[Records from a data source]

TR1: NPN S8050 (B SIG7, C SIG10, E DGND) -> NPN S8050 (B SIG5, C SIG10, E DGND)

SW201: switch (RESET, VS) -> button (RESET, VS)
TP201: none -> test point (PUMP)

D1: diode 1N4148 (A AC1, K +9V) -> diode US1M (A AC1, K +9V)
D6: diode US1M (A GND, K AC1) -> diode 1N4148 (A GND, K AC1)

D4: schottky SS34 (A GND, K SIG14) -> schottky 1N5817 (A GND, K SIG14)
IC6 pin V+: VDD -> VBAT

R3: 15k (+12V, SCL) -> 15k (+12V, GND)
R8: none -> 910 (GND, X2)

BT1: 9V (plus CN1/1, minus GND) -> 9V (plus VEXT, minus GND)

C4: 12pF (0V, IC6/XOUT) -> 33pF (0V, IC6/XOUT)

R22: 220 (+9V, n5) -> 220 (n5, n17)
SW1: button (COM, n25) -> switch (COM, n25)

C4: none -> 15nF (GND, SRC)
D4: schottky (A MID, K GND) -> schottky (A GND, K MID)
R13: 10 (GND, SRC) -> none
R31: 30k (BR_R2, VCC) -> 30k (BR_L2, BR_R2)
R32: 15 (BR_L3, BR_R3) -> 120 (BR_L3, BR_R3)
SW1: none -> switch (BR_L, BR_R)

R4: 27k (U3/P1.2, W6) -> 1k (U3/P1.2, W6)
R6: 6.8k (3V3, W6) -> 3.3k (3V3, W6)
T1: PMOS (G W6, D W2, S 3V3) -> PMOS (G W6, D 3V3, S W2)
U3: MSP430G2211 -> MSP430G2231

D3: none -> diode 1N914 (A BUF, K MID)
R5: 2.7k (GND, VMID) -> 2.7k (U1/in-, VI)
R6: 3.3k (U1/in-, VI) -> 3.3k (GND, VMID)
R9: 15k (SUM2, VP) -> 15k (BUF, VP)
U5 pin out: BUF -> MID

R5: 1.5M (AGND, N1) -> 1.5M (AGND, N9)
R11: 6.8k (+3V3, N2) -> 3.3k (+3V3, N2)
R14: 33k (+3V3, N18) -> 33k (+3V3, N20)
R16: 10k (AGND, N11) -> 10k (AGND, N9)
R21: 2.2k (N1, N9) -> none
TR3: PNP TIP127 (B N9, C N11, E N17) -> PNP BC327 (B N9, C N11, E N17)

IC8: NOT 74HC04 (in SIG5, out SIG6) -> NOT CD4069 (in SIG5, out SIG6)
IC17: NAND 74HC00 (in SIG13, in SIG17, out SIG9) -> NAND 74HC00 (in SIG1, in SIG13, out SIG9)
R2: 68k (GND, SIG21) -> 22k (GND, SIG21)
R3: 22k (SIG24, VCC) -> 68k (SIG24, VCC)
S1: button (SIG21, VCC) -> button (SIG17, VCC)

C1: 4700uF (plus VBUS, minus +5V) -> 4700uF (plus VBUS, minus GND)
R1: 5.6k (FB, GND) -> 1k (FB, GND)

**WHAT IS BEING ASKED:** Scan the lines above for "R32: 15 (BR_L3, BR_R3) -> 120 (BR_L3, BR_R3)" and for "IC8: NOT 74HC04". Repeat exactly the line holding each of them and every line in between.

**RESULT:**
R32: 15 (BR_L3, BR_R3) -> 120 (BR_L3, BR_R3)
SW1: none -> switch (BR_L, BR_R)

R4: 27k (U3/P1.2, W6) -> 1k (U3/P1.2, W6)
R6: 6.8k (3V3, W6) -> 3.3k (3V3, W6)
T1: PMOS (G W6, D W2, S 3V3) -> PMOS (G W6, D 3V3, S W2)
U3: MSP430G2211 -> MSP430G2231

D3: none -> diode 1N914 (A BUF, K MID)
R5: 2.7k (GND, VMID) -> 2.7k (U1/in-, VI)
R6: 3.3k (U1/in-, VI) -> 3.3k (GND, VMID)
R9: 15k (SUM2, VP) -> 15k (BUF, VP)
U5 pin out: BUF -> MID

R5: 1.5M (AGND, N1) -> 1.5M (AGND, N9)
R11: 6.8k (+3V3, N2) -> 3.3k (+3V3, N2)
R14: 33k (+3V3, N18) -> 33k (+3V3, N20)
R16: 10k (AGND, N11) -> 10k (AGND, N9)
R21: 2.2k (N1, N9) -> none
TR3: PNP TIP127 (B N9, C N11, E N17) -> PNP BC327 (B N9, C N11, E N17)

IC8: NOT 74HC04 (in SIG5, out SIG6) -> NOT CD4069 (in SIG5, out SIG6)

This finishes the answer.